▸ What the exercise asks
Would you write out the full listing exactly, without any pictures?

▸ Records to process
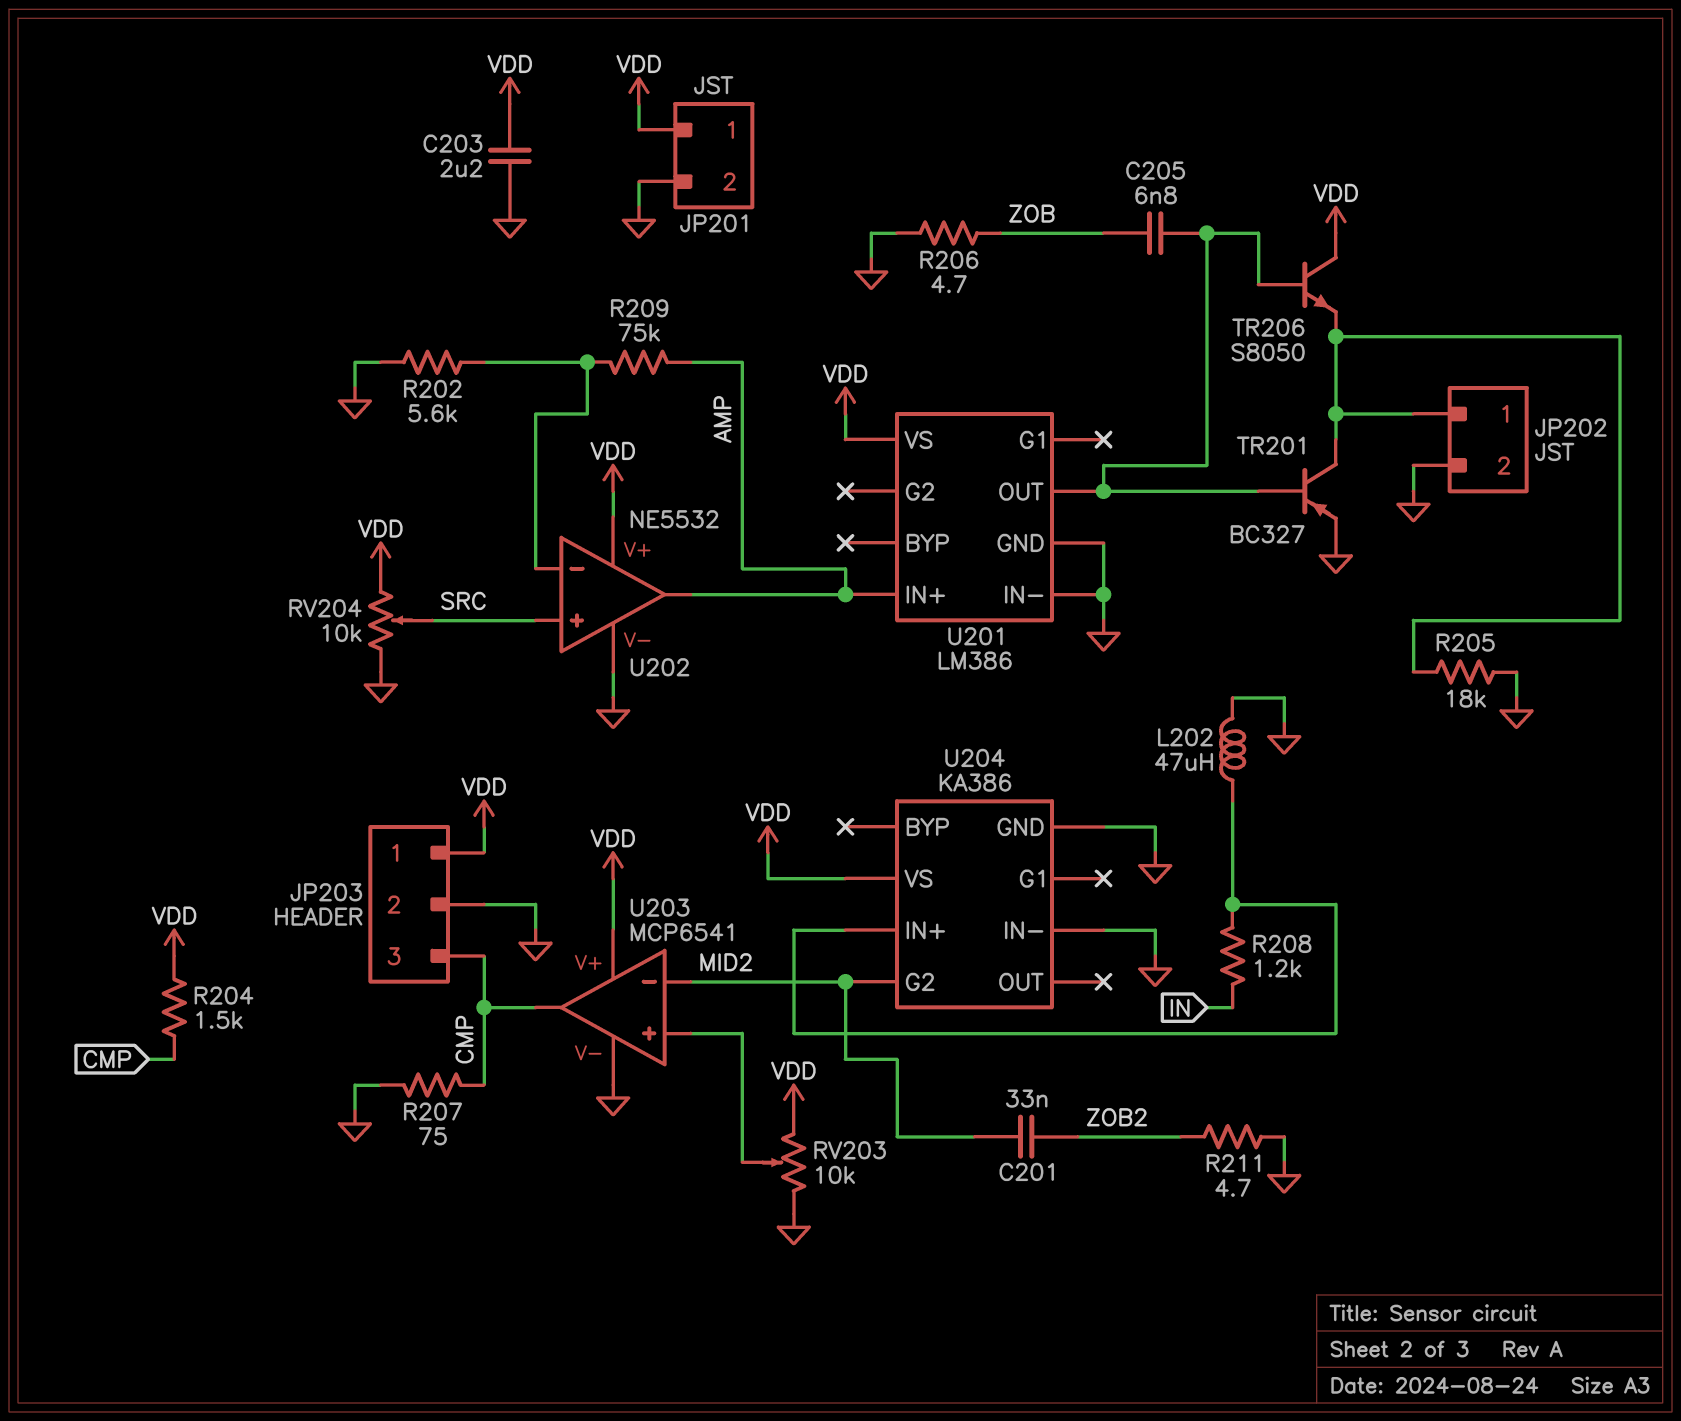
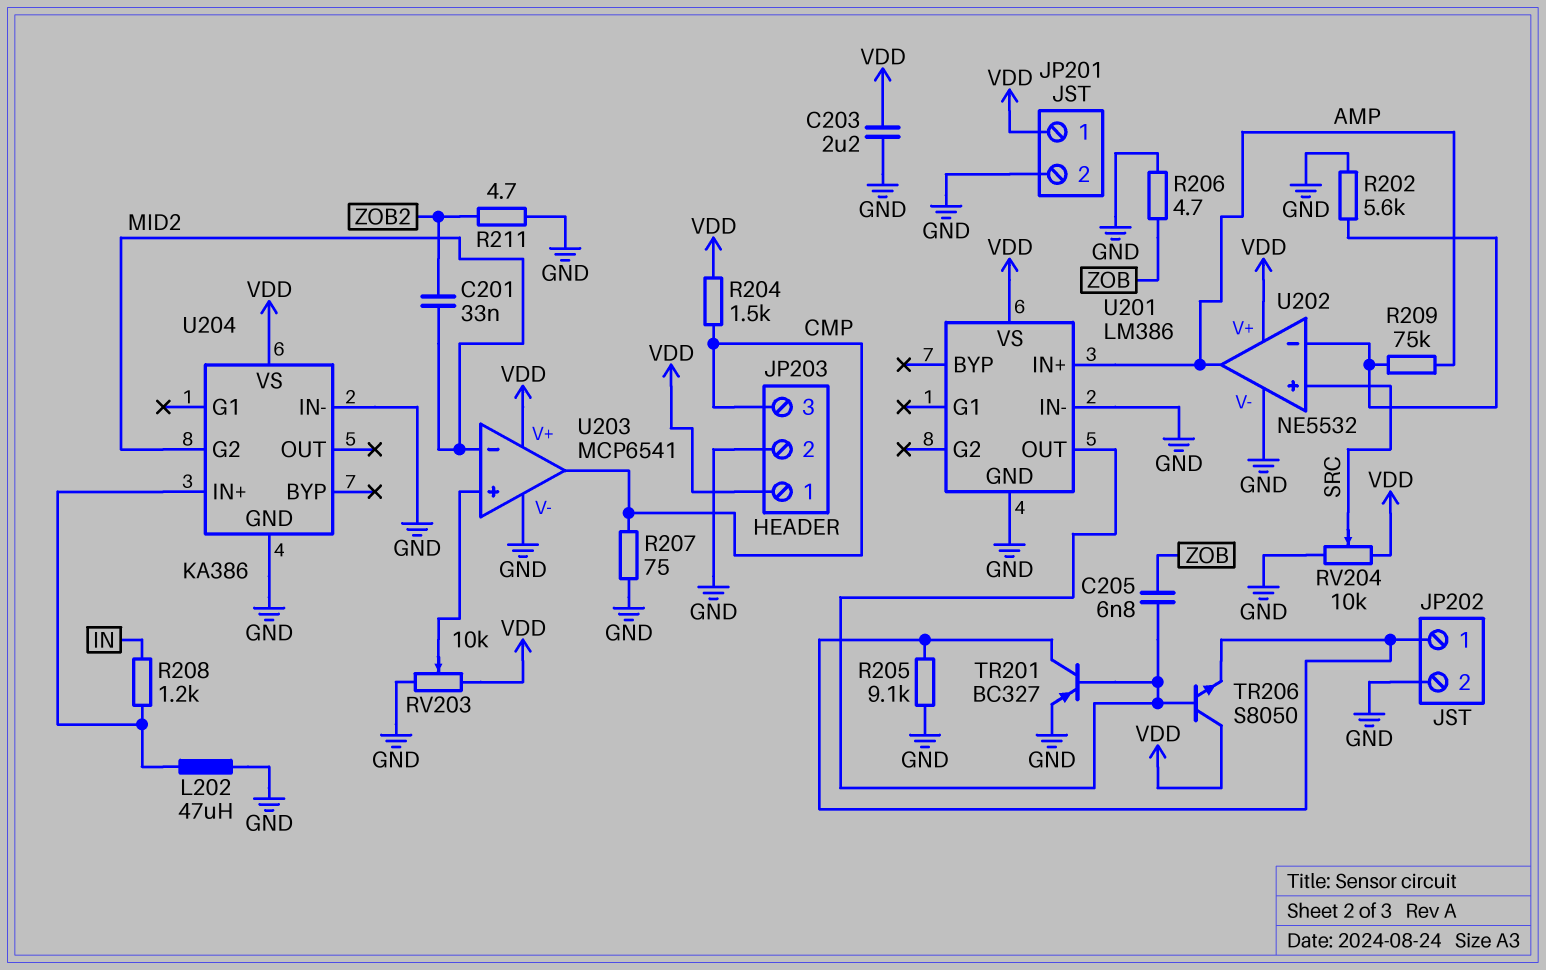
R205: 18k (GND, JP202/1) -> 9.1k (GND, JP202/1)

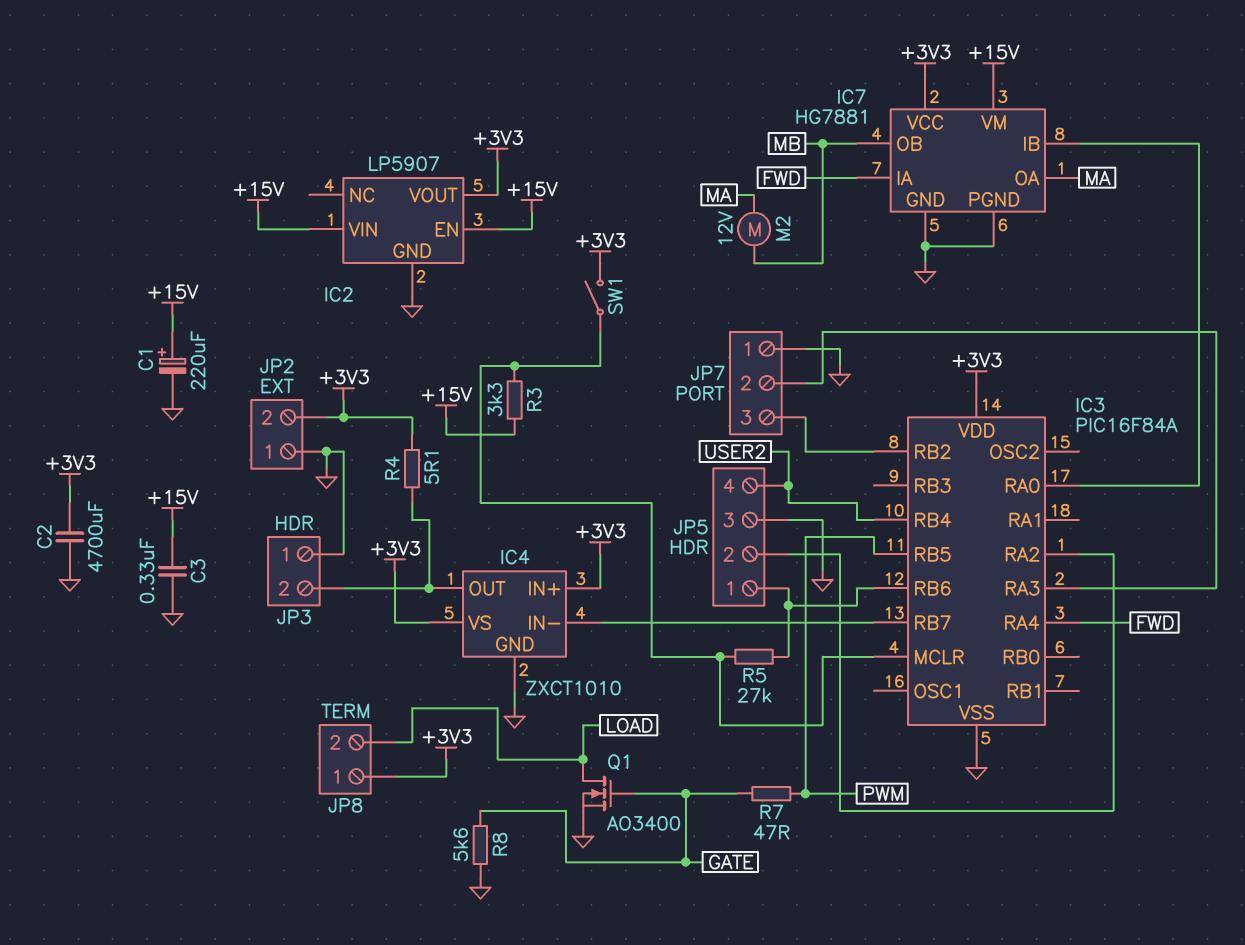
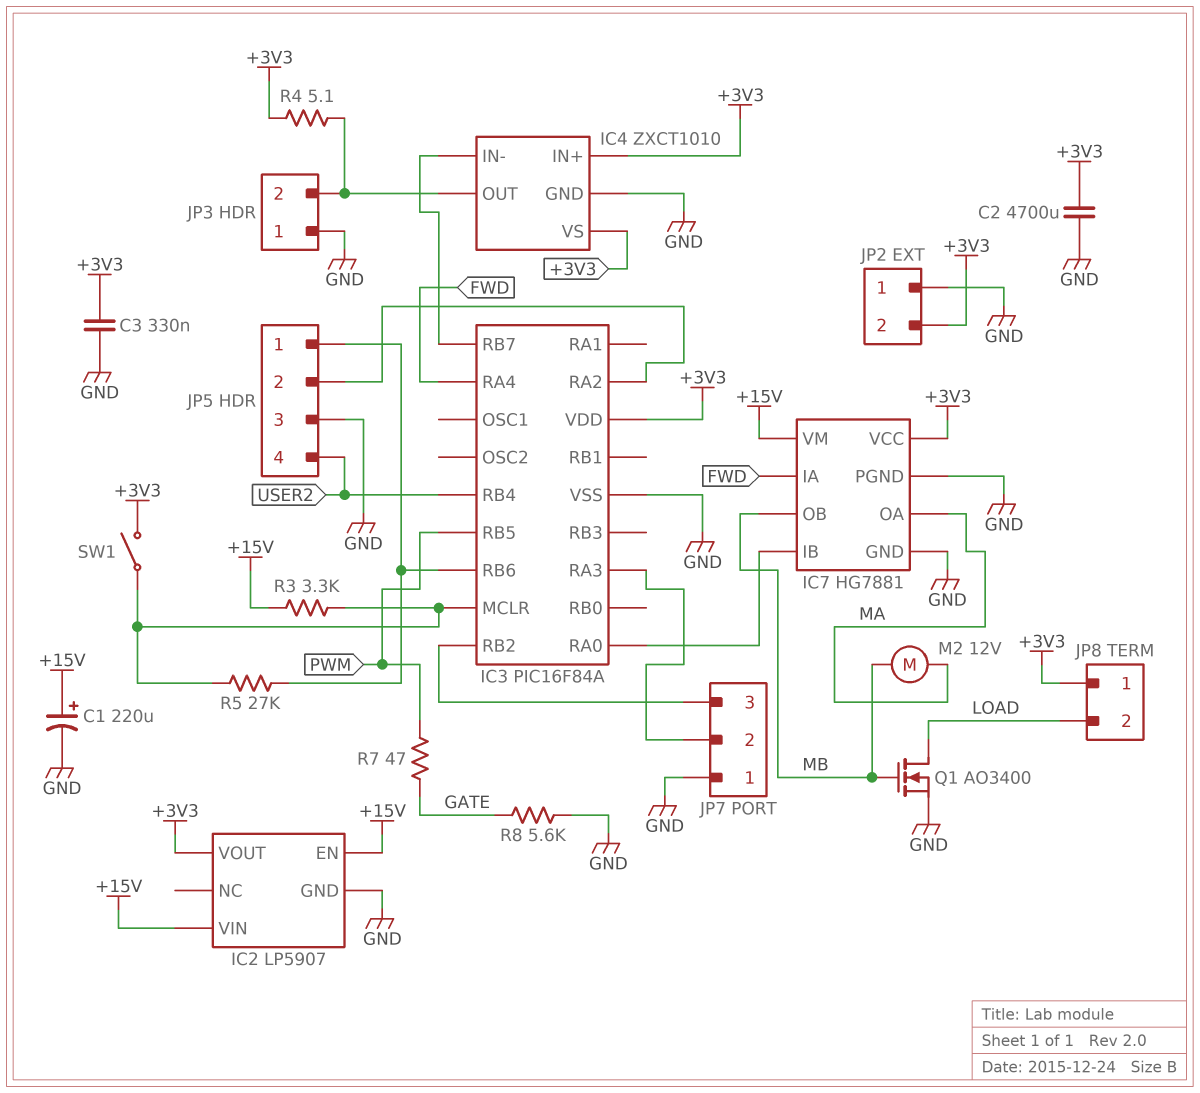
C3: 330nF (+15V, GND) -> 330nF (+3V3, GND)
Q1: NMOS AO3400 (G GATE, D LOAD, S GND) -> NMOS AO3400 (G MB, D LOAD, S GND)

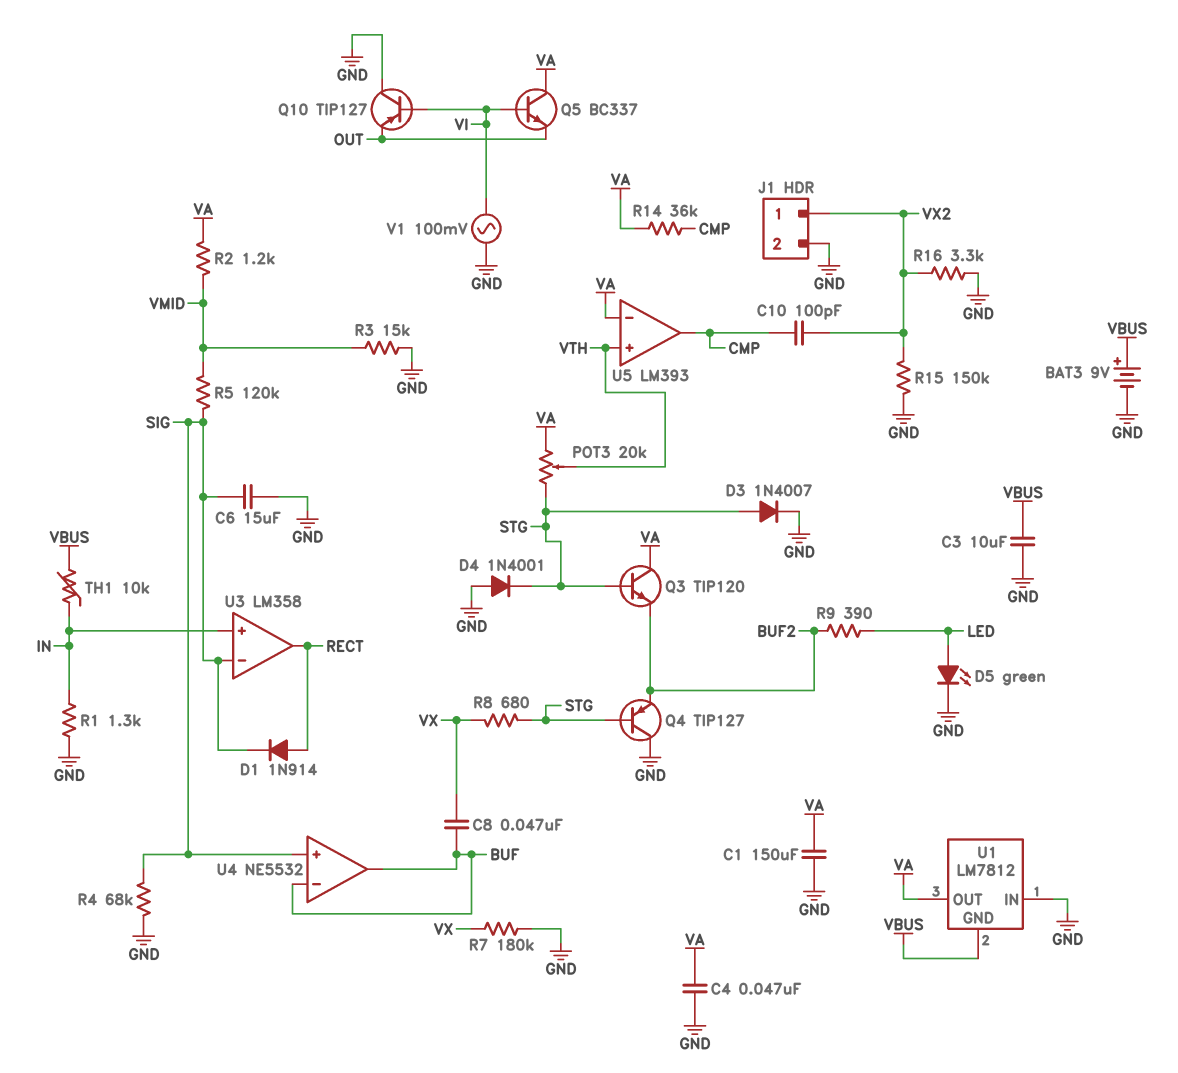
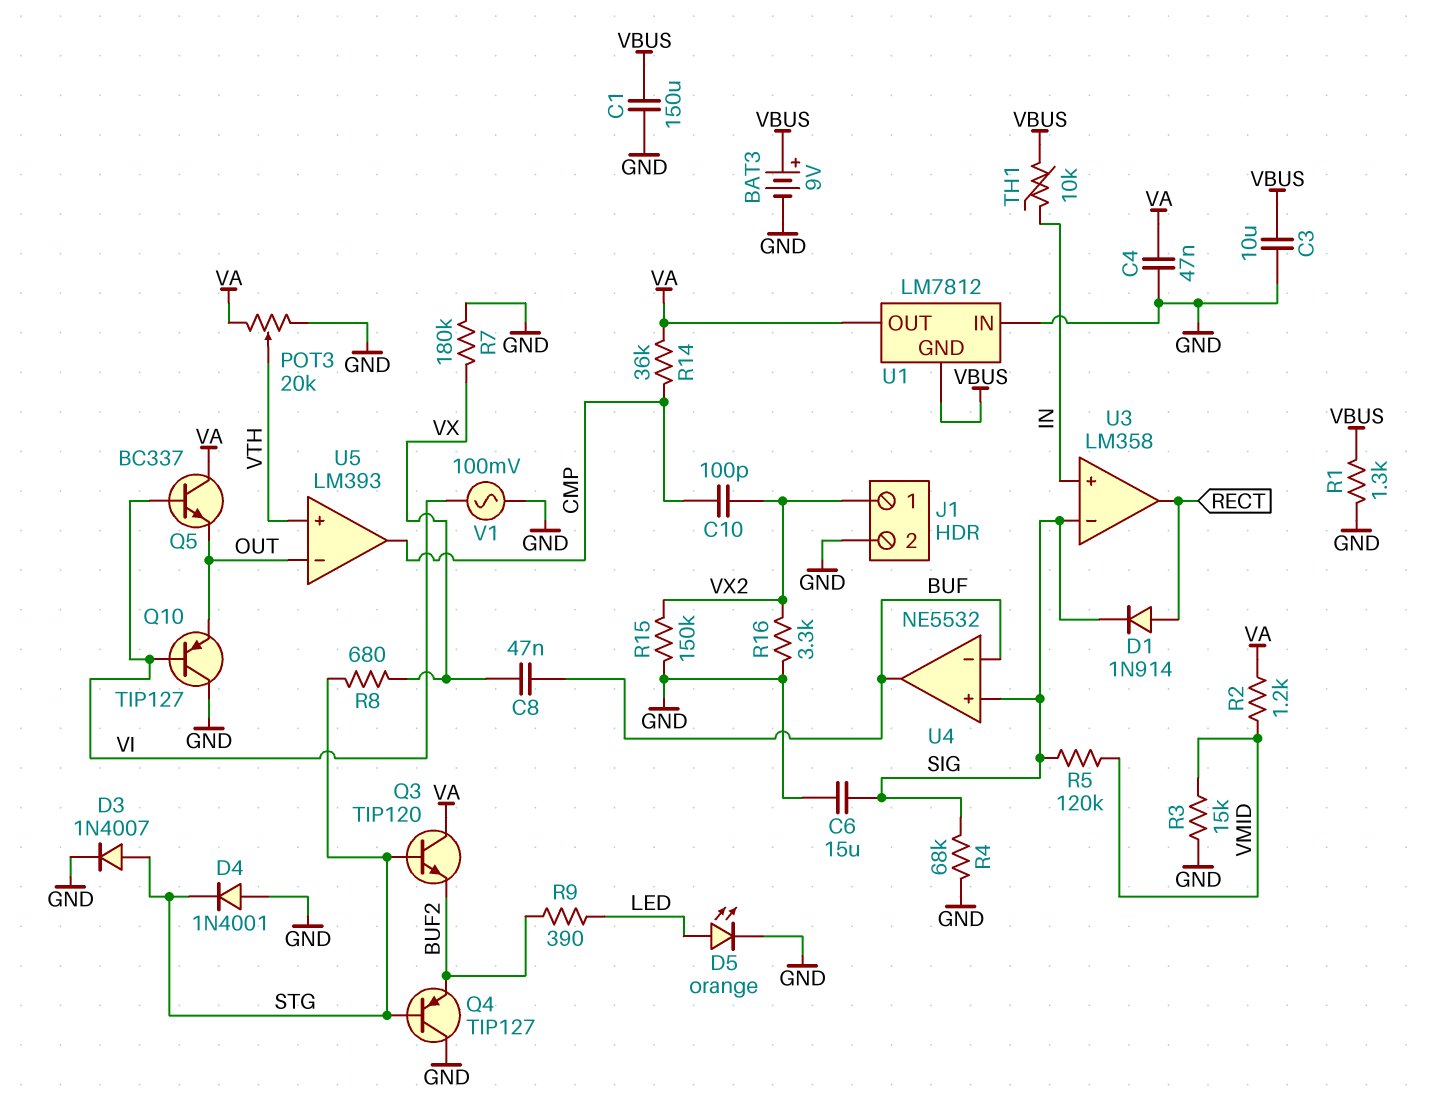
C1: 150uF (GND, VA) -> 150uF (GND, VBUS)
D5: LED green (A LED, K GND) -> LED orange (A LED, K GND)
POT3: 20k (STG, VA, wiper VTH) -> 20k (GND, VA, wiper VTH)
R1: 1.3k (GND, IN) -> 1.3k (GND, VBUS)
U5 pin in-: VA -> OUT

▸ Answer box
R205: 18k (GND, JP202/1) -> 9.1k (GND, JP202/1)

C3: 330nF (+15V, GND) -> 330nF (+3V3, GND)
Q1: NMOS AO3400 (G GATE, D LOAD, S GND) -> NMOS AO3400 (G MB, D LOAD, S GND)

C1: 150uF (GND, VA) -> 150uF (GND, VBUS)
D5: LED green (A LED, K GND) -> LED orange (A LED, K GND)
POT3: 20k (STG, VA, wiper VTH) -> 20k (GND, VA, wiper VTH)
R1: 1.3k (GND, IN) -> 1.3k (GND, VBUS)
U5 pin in-: VA -> OUT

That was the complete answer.